TASK ITEM — Lines with the string "turquoise" in the data below: report how many there are, and write nothing but the number.

GIVEN ENTRIES —
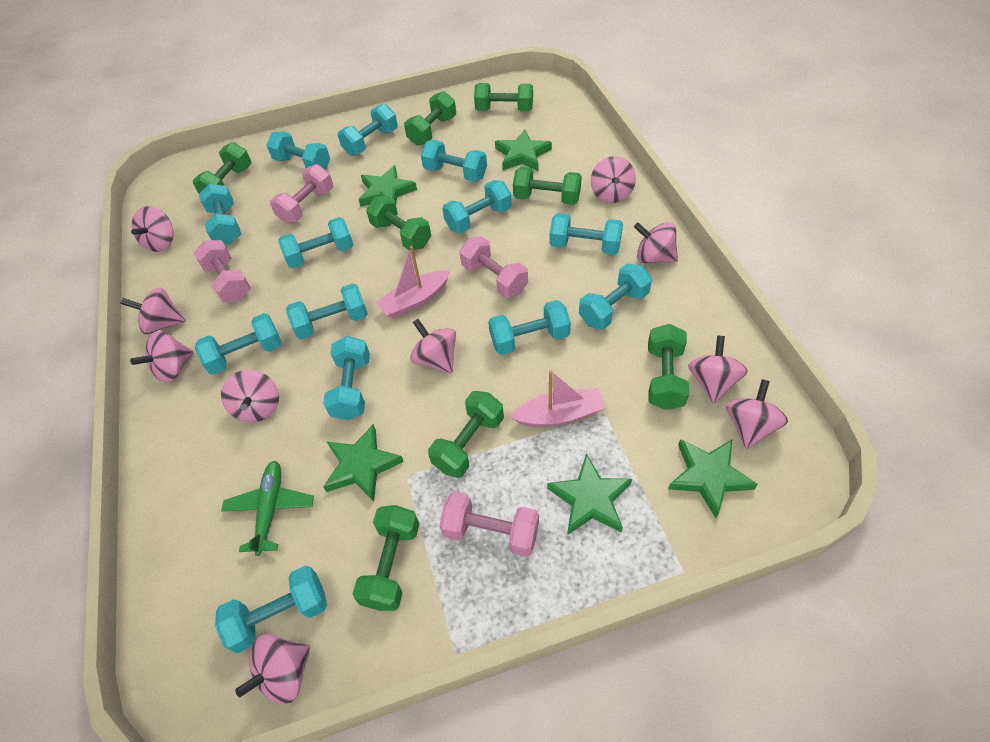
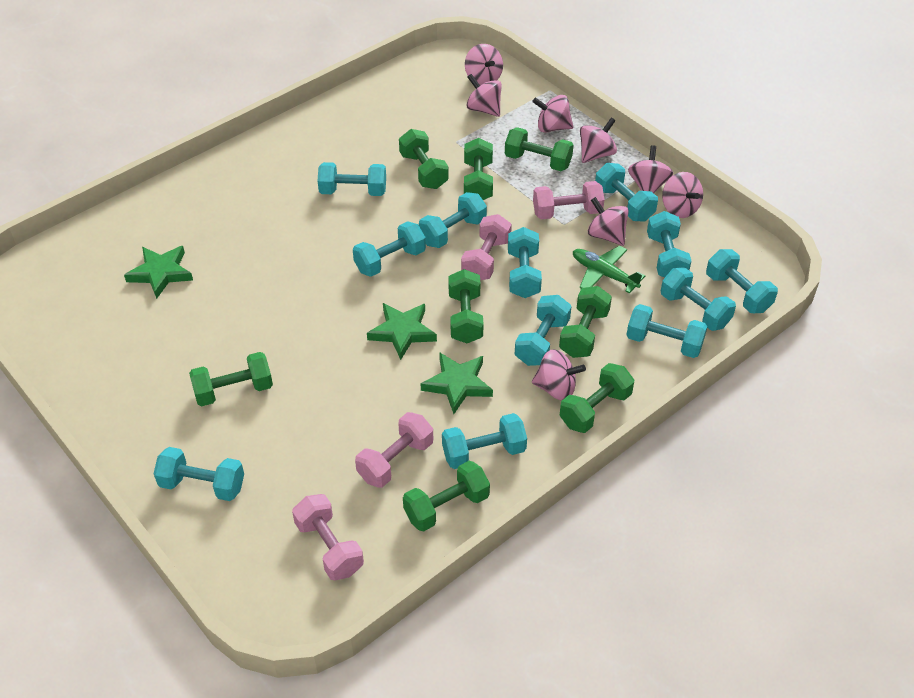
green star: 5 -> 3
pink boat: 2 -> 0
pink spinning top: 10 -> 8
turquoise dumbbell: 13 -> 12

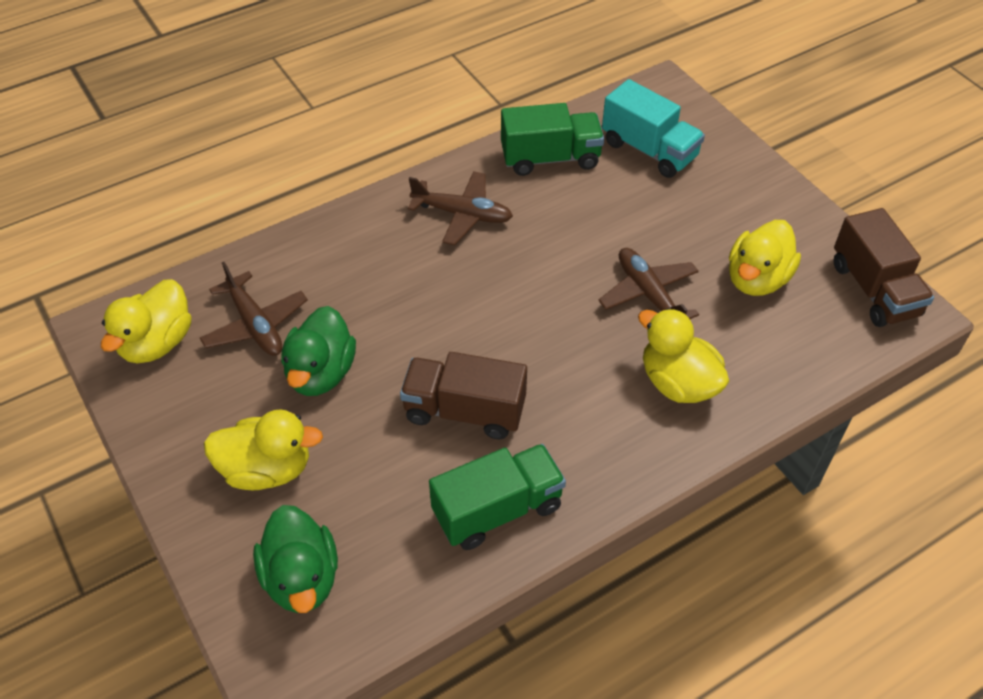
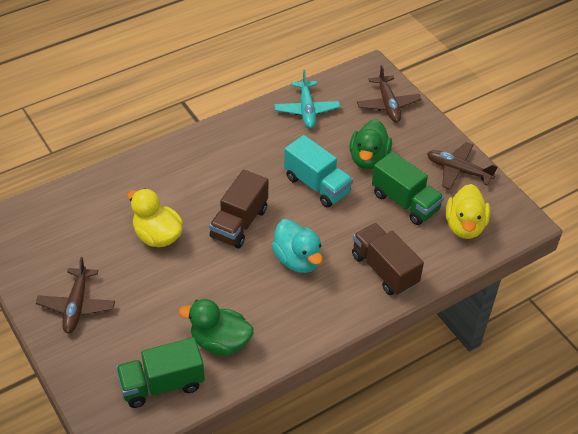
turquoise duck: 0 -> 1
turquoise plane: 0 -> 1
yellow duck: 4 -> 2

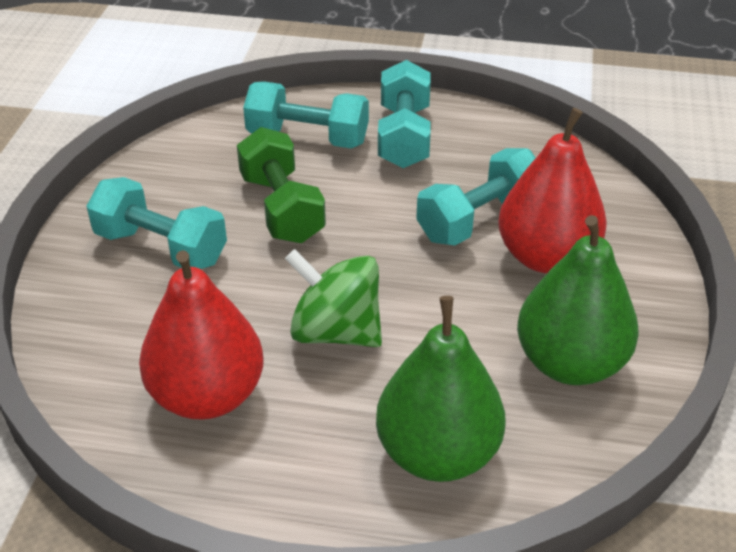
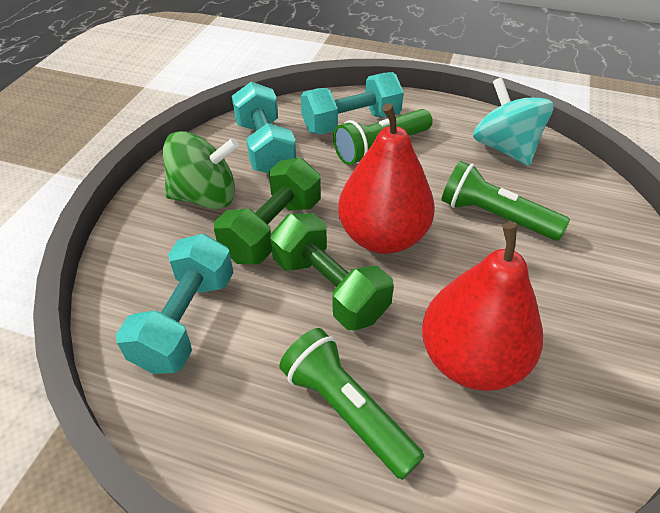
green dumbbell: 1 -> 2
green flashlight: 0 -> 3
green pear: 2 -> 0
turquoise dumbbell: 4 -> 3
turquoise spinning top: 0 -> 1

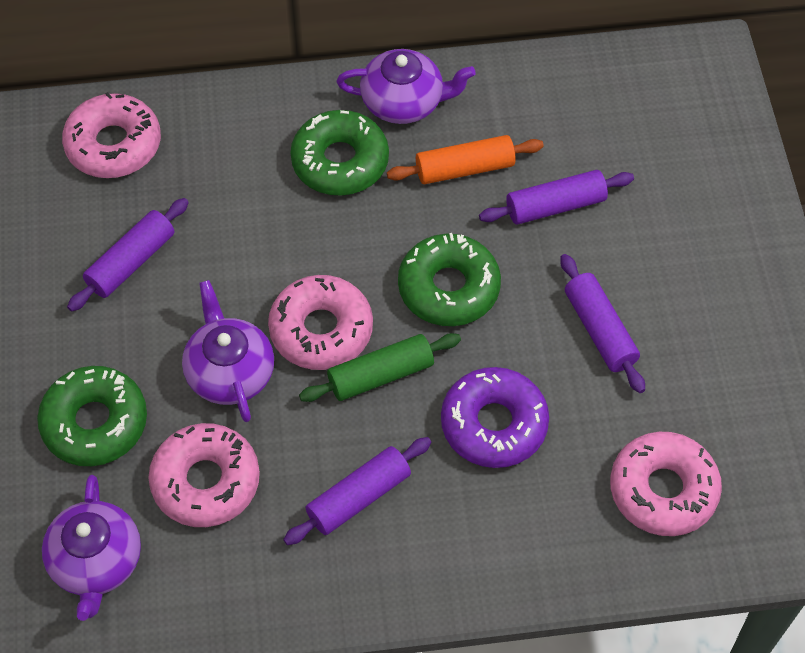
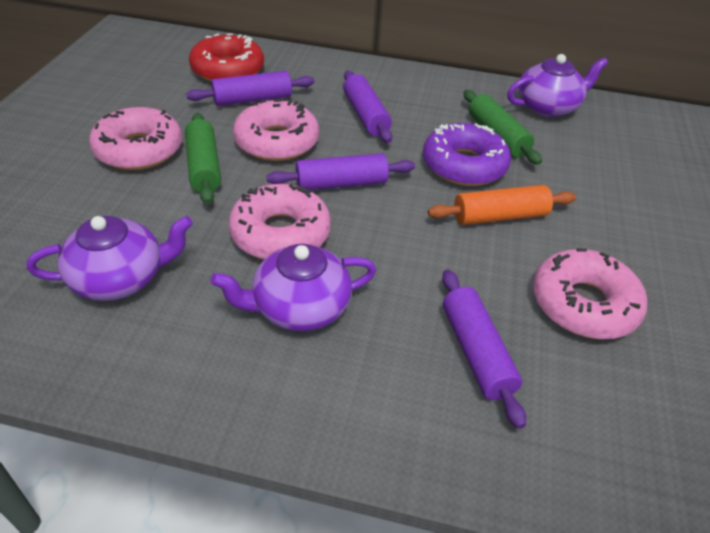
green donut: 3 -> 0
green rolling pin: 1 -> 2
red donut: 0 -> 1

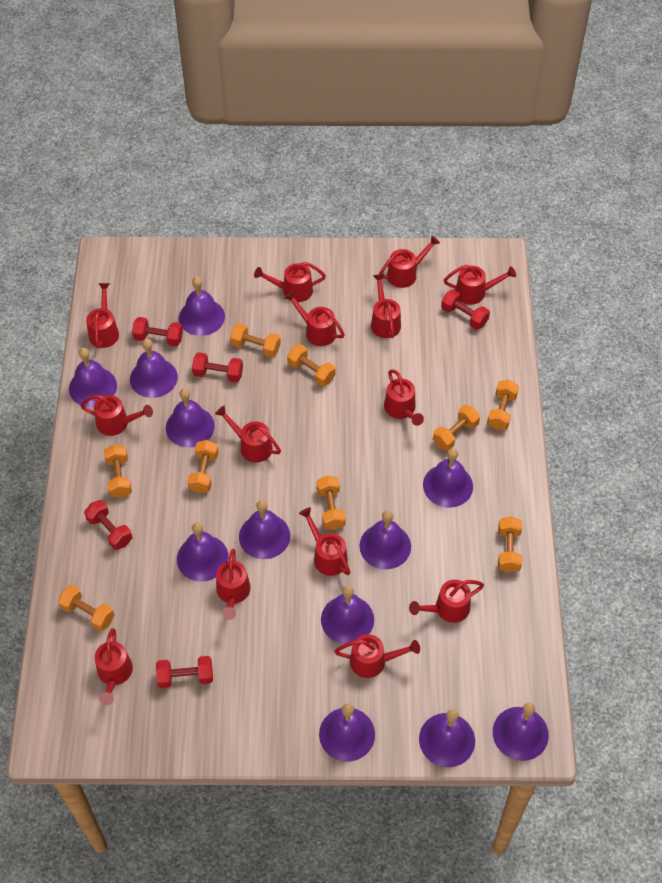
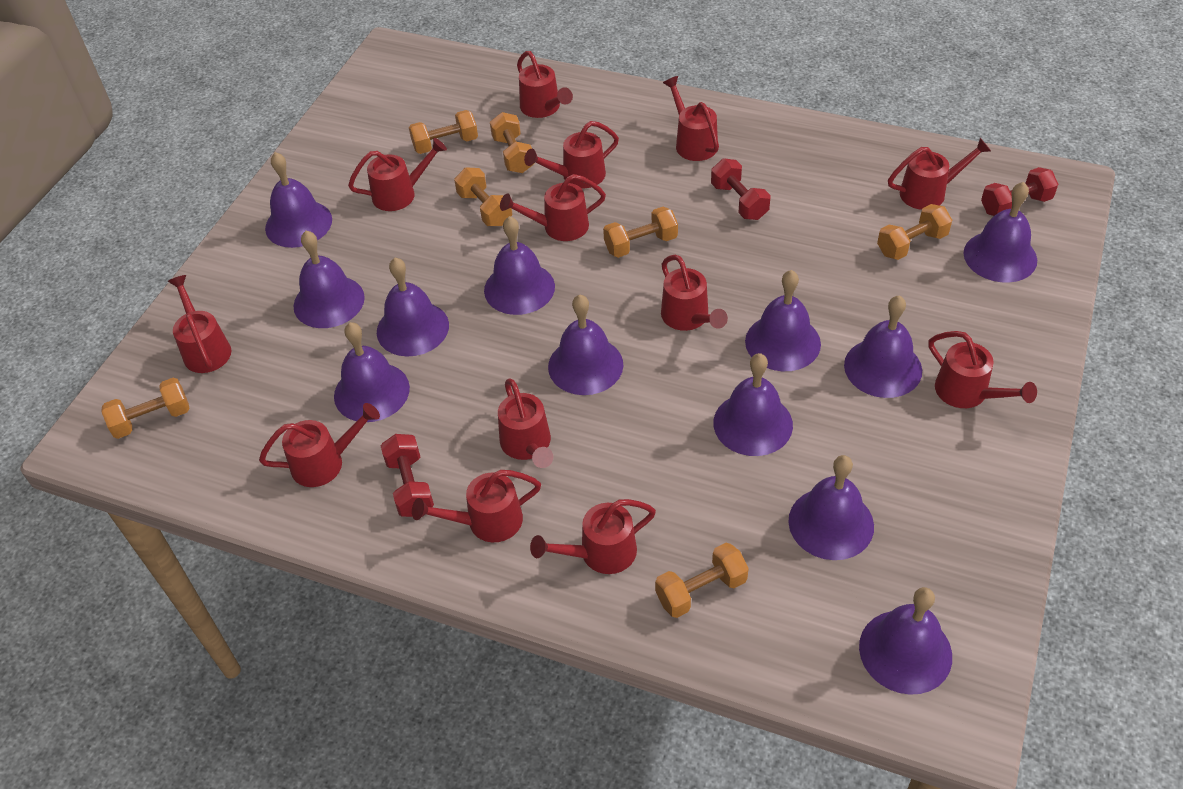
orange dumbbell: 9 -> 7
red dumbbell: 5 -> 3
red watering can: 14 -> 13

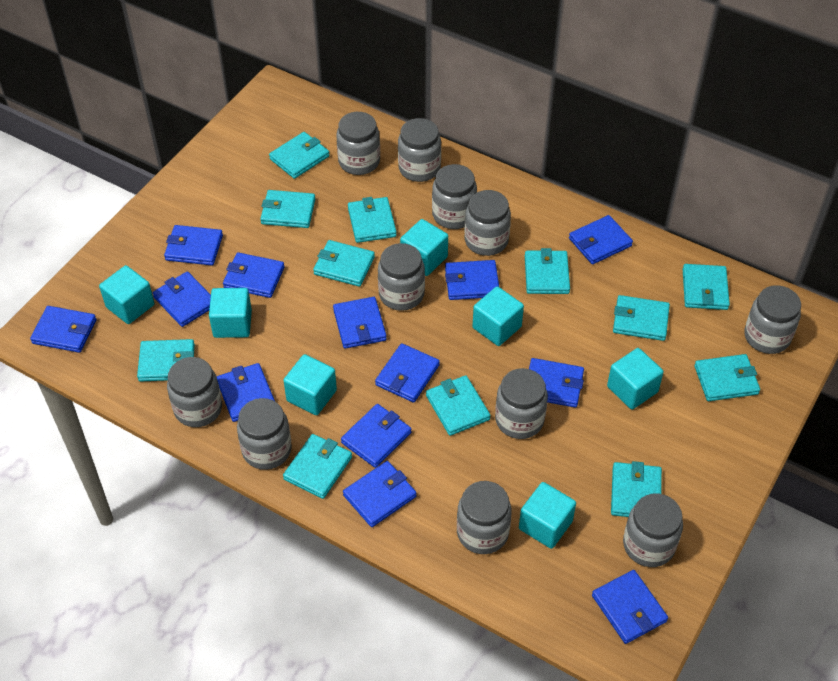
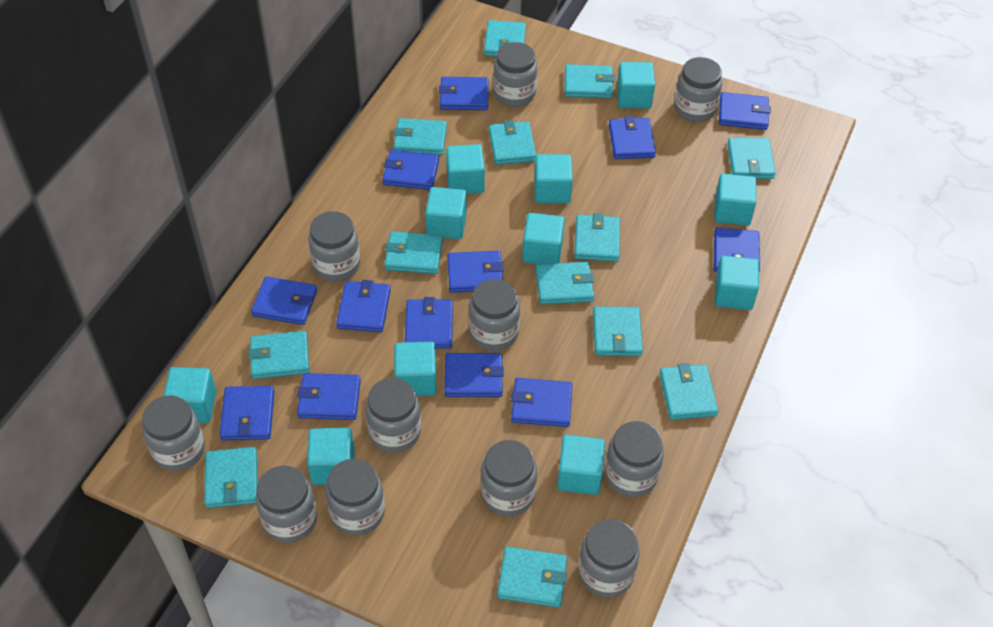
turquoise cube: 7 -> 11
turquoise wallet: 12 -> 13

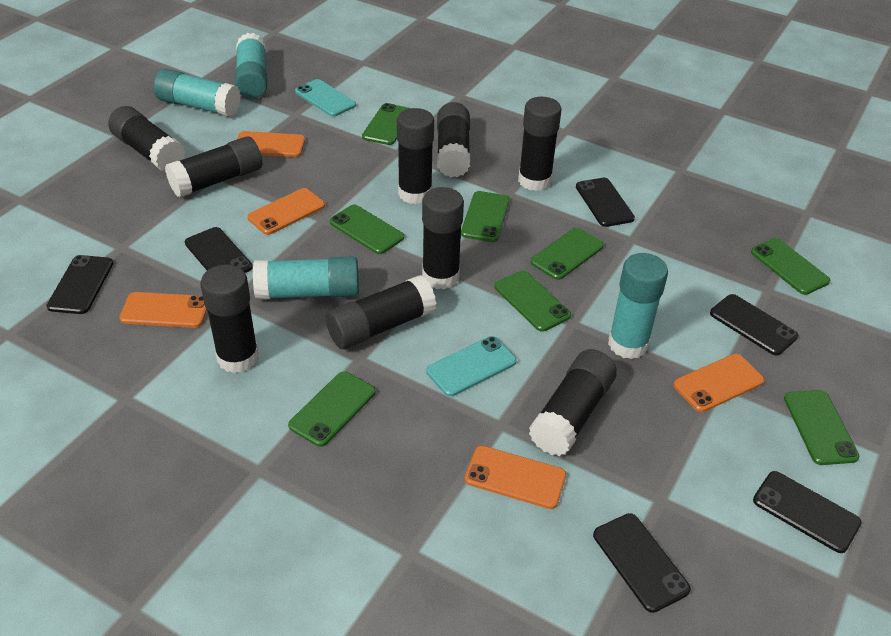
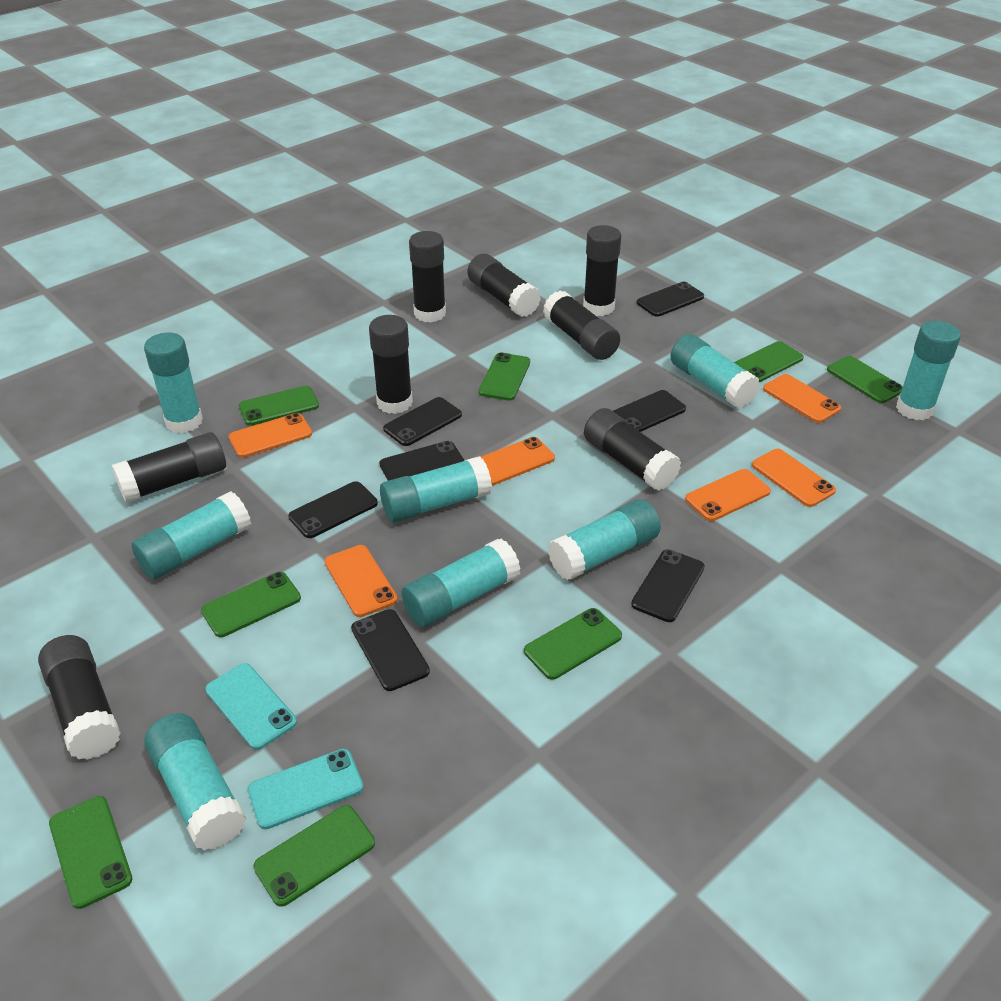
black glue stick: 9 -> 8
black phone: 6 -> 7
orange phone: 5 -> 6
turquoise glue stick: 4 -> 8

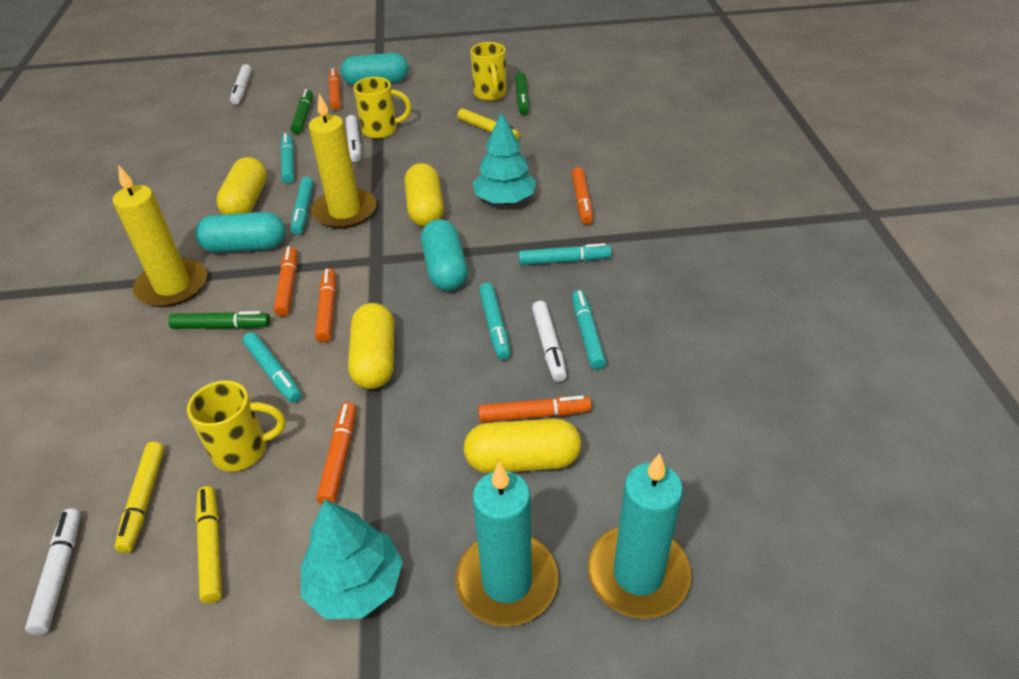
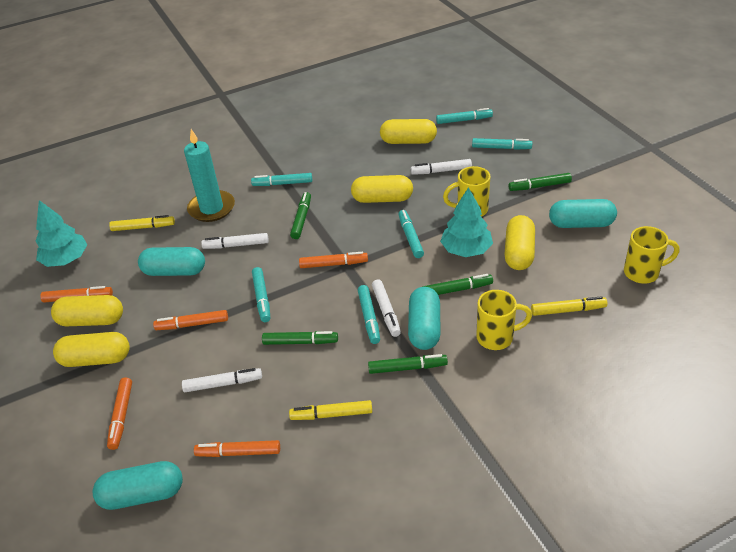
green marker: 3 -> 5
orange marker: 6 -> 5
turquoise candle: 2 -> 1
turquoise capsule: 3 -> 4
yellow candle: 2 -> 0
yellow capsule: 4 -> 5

ANSWER BELOW — 10